SOURCE DATA:

Segment Open

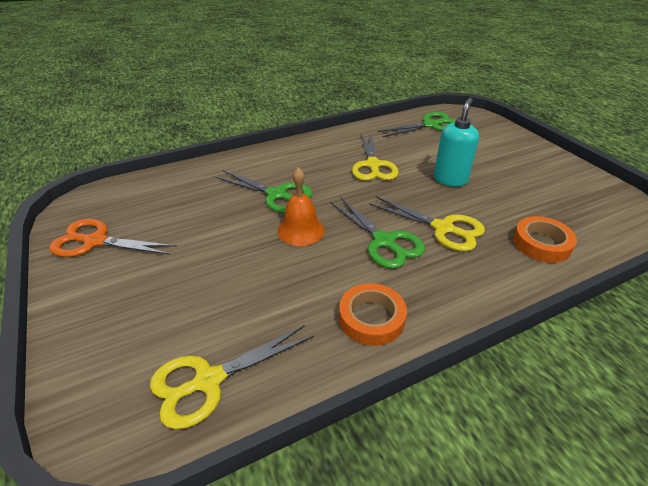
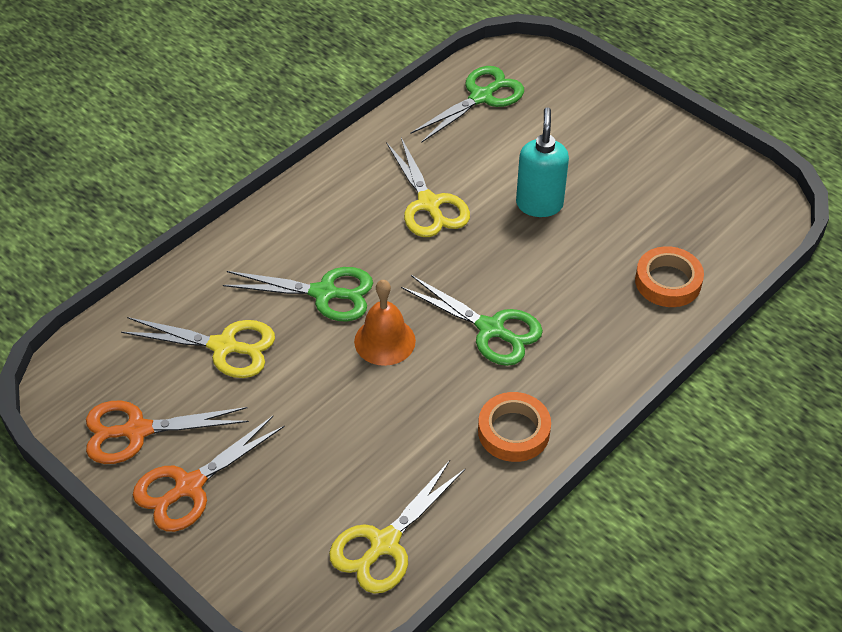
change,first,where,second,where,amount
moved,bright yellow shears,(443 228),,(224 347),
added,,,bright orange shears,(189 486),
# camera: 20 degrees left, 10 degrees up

Segment Closed

Extract every line from the one containing "moved,bright yellow shears,(443" through the last line of the data, inclusive, exactly as written.

EXERCISE OUTPUT:
moved,bright yellow shears,(443 228),,(224 347),
added,,,bright orange shears,(189 486),
# camera: 20 degrees left, 10 degrees up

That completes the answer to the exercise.